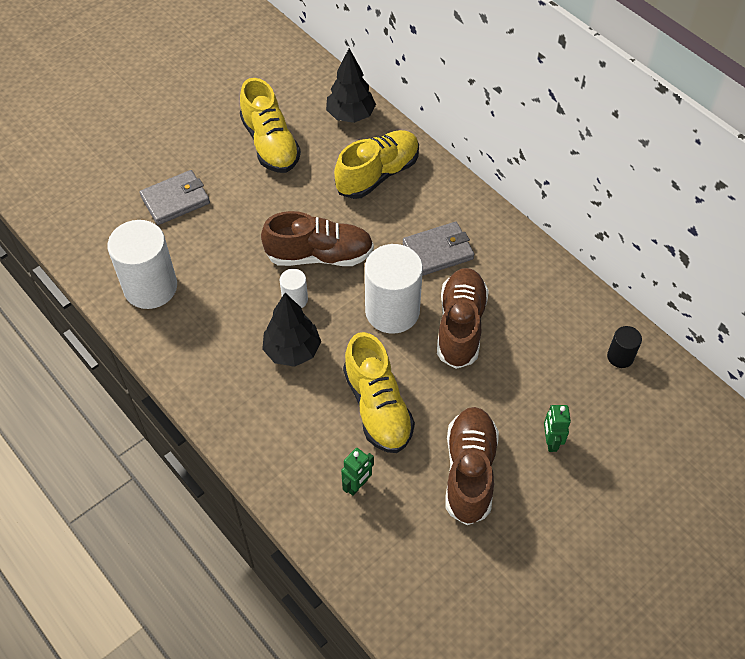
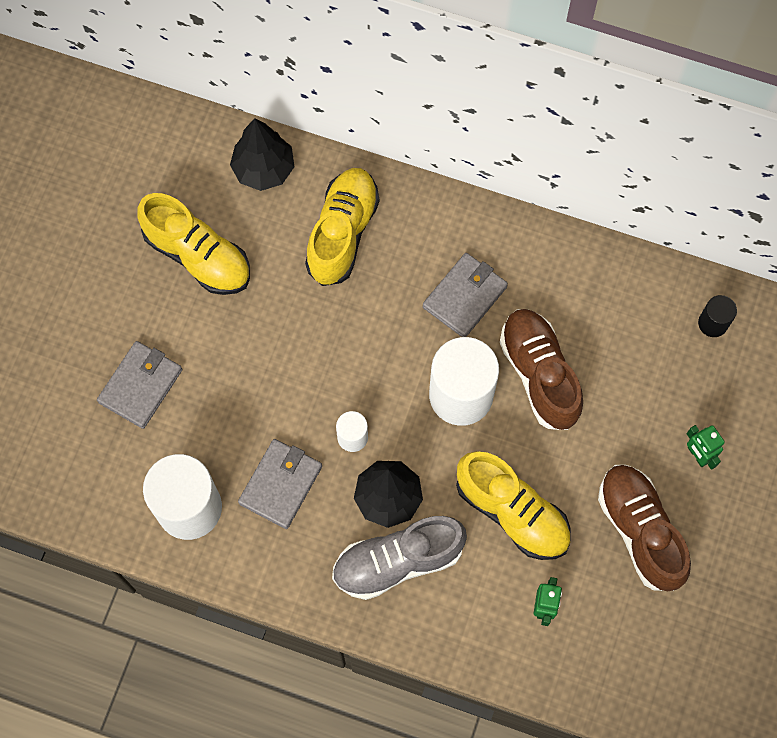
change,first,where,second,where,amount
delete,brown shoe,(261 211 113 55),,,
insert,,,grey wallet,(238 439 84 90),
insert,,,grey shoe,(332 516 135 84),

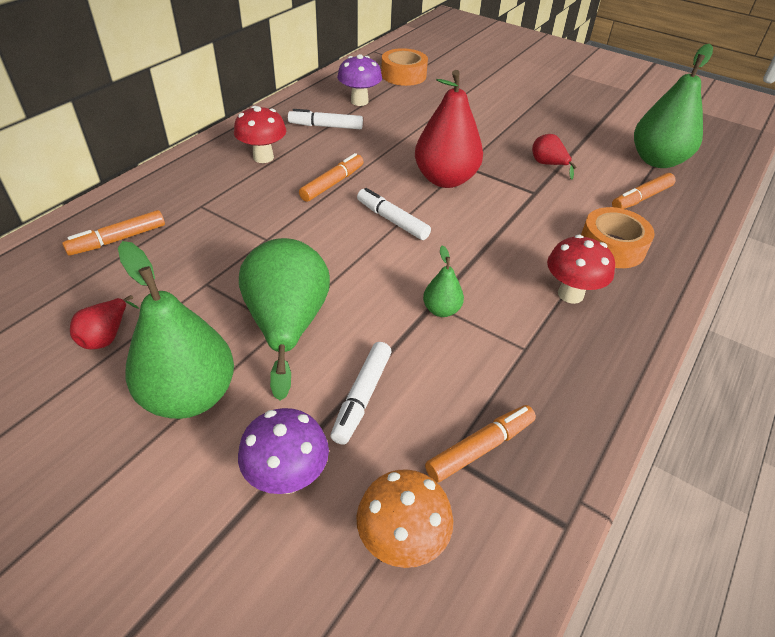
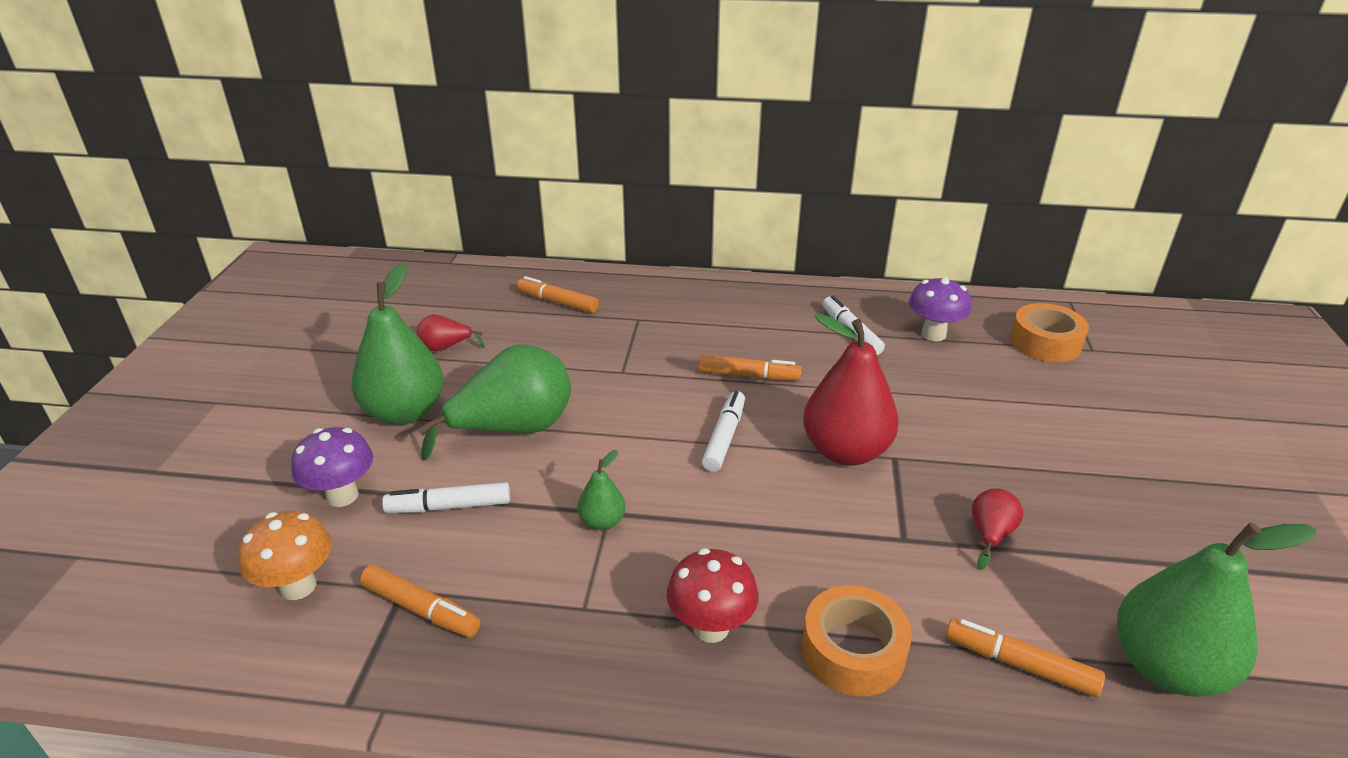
change,first,where,second,where,amount
delete,red mushroom,(234 106 52 57),,,

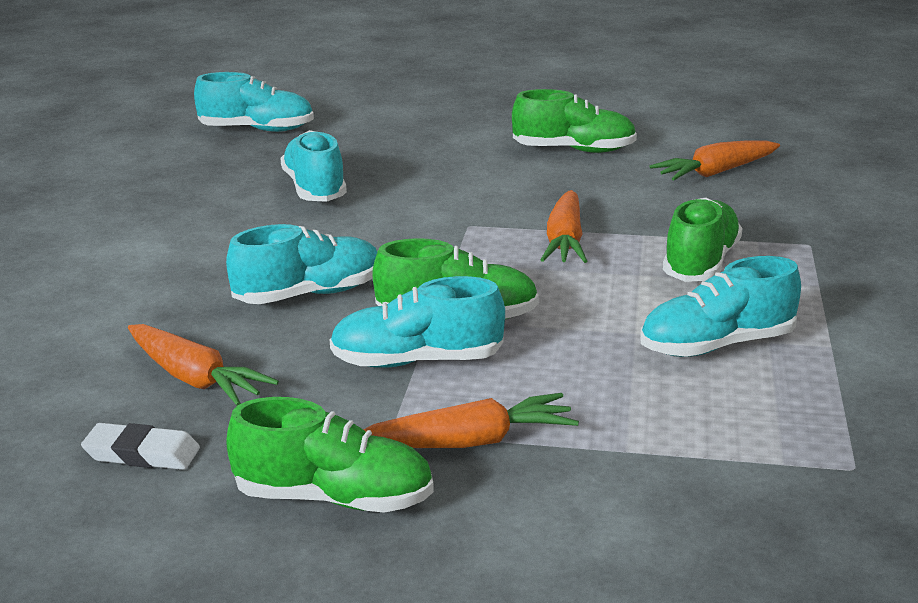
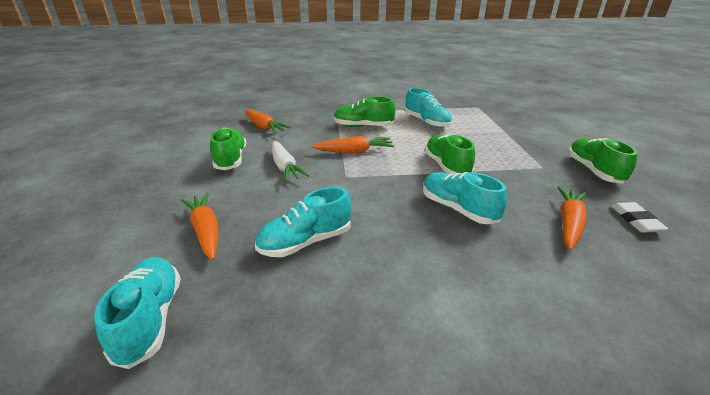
change,first,where,second,where,amount
delete,turquoise shoe,(330 276 175 92),,,
insert,,,white carrot,(272 141 37 41),
move,orange carrot,(363 393 216 55),,(181 193 37 67),

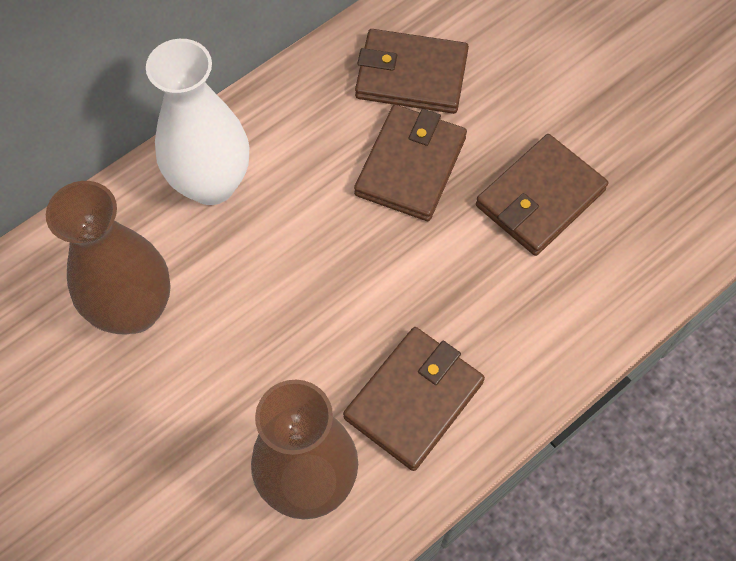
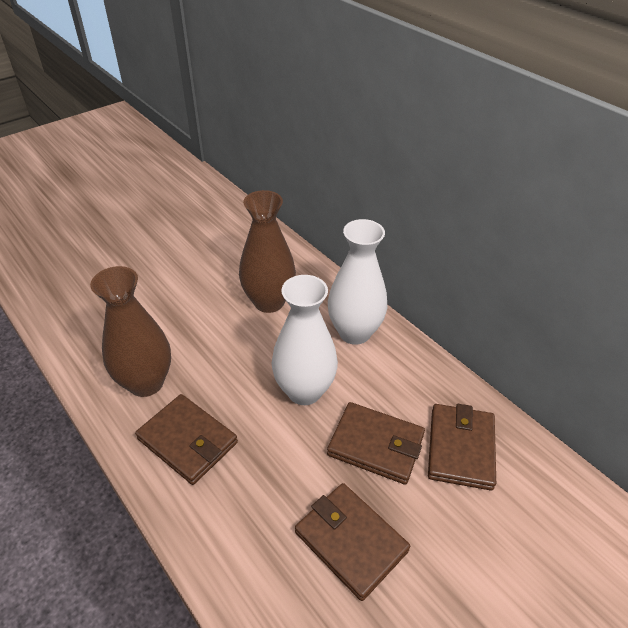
change,first,where,second,where,amount
insert,,,white vase,(272 275 66 130),

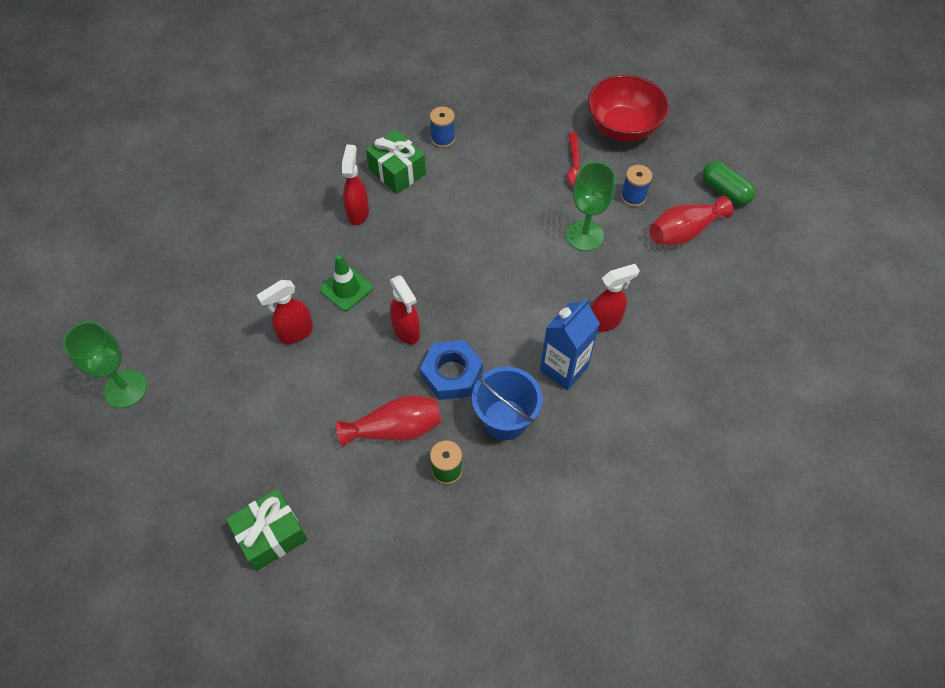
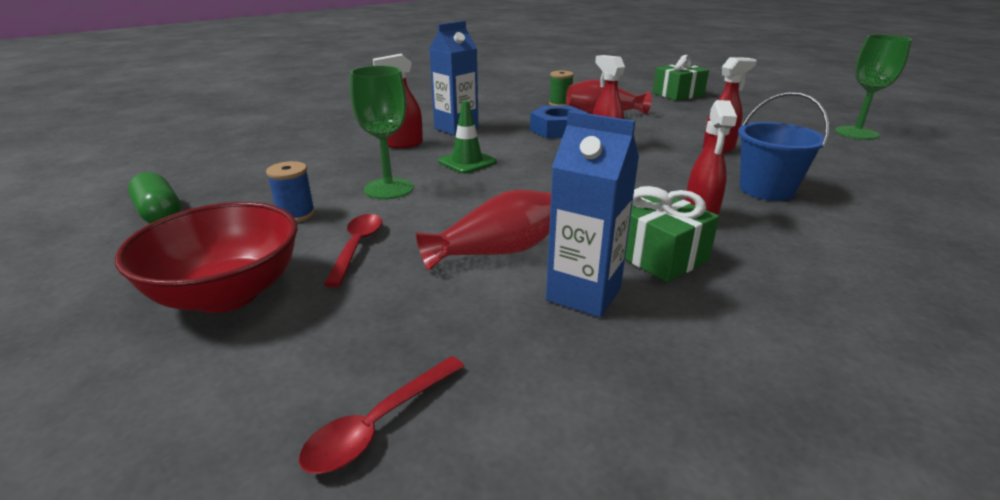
change,first,where,second,where,amount
insert,,,red spoon,(299 356 166 118),
move,green traffic cone,(320 254 53 57),,(438 100 59 74),
move,blue bucket,(472 366 71 74),,(738 92 91 109),
move,red vase,(650 196 83 49),,(416 190 135 81),
replace,blue spool,(430 107 25 41),blue carton,(546 111 93 207),

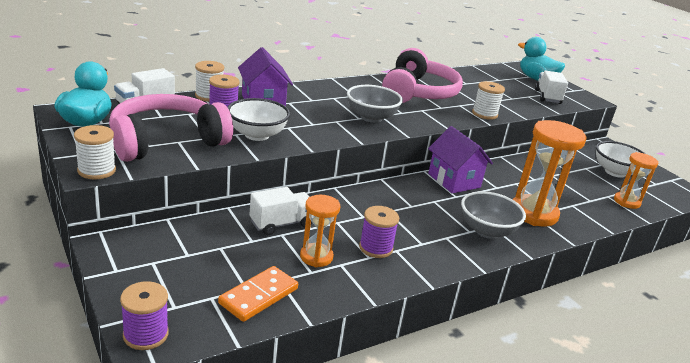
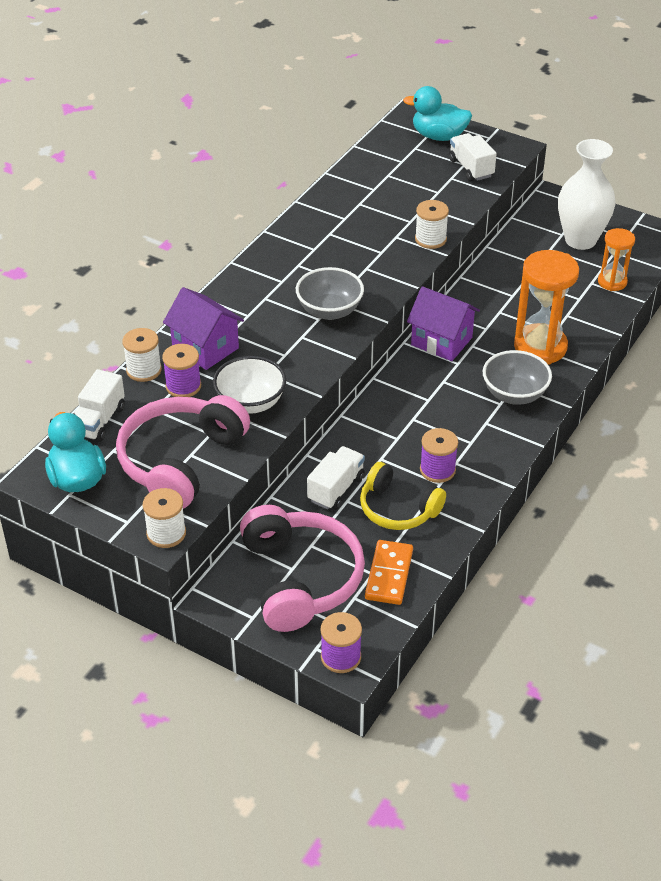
change,first,where,second,where,amount
move,pink headphones,(382 48 81 55),,(240 505 125 127),
replace,orange hourglass,(300 195 41 72),yellow headphones,(360 462 86 68),
replace,white bowl,(596 141 49 37),white vase,(558 139 58 111),

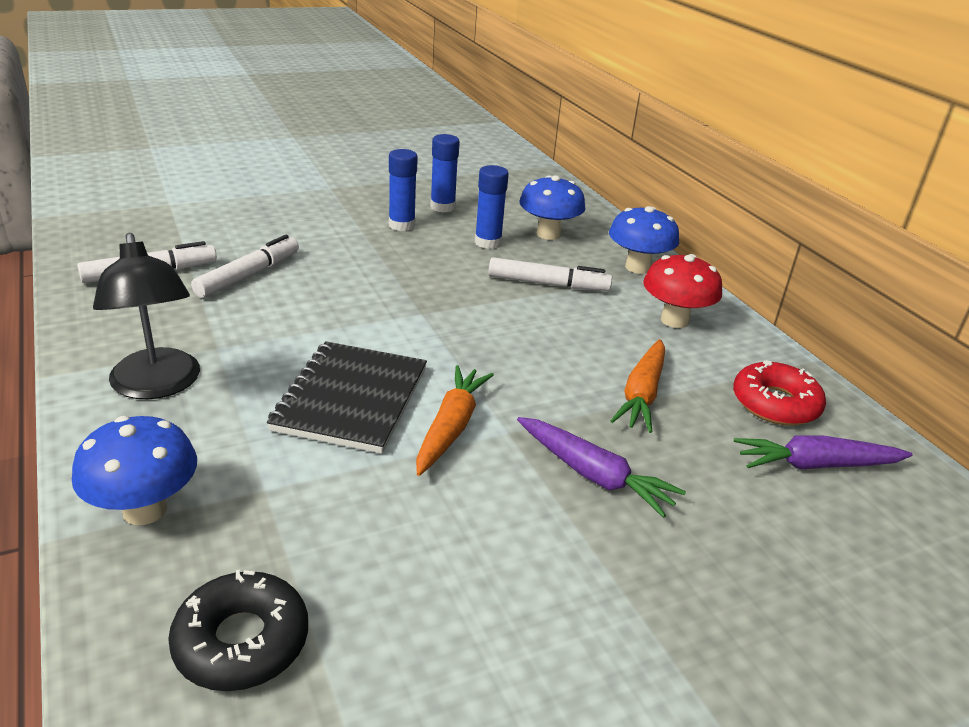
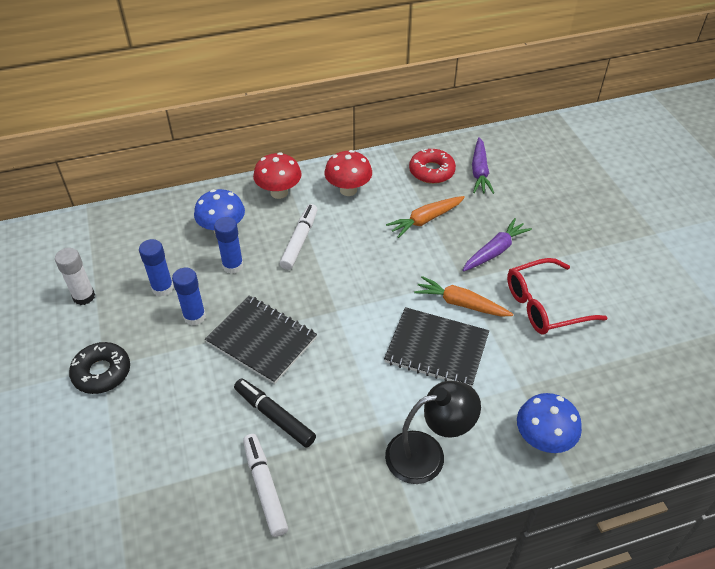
change,first,where,second,where,amount
insert,,,white glue stick,(55 248 40 57),
insert,,,black notebook,(205 296 112 88),
insert,,,red glasses,(507 258 101 77),
move,black donut,(168 570 140 121),,(69 342 61 52),
recolor,white marker,(191 235 108 63),black marker,(234 378 82 69),
recolor,blue mushroom,(609 206 70 68),red mushroom,(253 152 49 47),
rotate,orange carrot,(610 339 55 94),,(386 196 79 42),120 degrees clockwise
============
● Task goal:
Go back to the line containing "delete,brown shoe,(261 211" and output it and every line after it through the end of the records, exactly, but not the pictures.

● Result of this task:
delete,brown shoe,(261 211 113 55),,,
insert,,,grey wallet,(238 439 84 90),
insert,,,grey shoe,(332 516 135 84),

change,first,where,second,where,amount
delete,red mushroom,(234 106 52 57),,,

change,first,where,second,where,amount
delete,turquoise shoe,(330 276 175 92),,,
insert,,,white carrot,(272 141 37 41),
move,orange carrot,(363 393 216 55),,(181 193 37 67),

change,first,where,second,where,amount
insert,,,white vase,(272 275 66 130),

change,first,where,second,where,amount
insert,,,red spoon,(299 356 166 118),
move,green traffic cone,(320 254 53 57),,(438 100 59 74),
move,blue bucket,(472 366 71 74),,(738 92 91 109),
move,red vase,(650 196 83 49),,(416 190 135 81),
replace,blue spool,(430 107 25 41),blue carton,(546 111 93 207),

change,first,where,second,where,amount
move,pink headphones,(382 48 81 55),,(240 505 125 127),
replace,orange hourglass,(300 195 41 72),yellow headphones,(360 462 86 68),
replace,white bowl,(596 141 49 37),white vase,(558 139 58 111),

change,first,where,second,where,amount
insert,,,white glue stick,(55 248 40 57),
insert,,,black notebook,(205 296 112 88),
insert,,,red glasses,(507 258 101 77),
move,black donut,(168 570 140 121),,(69 342 61 52),
recolor,white marker,(191 235 108 63),black marker,(234 378 82 69),
recolor,blue mushroom,(609 206 70 68),red mushroom,(253 152 49 47),
rotate,orange carrot,(610 339 55 94),,(386 196 79 42),120 degrees clockwise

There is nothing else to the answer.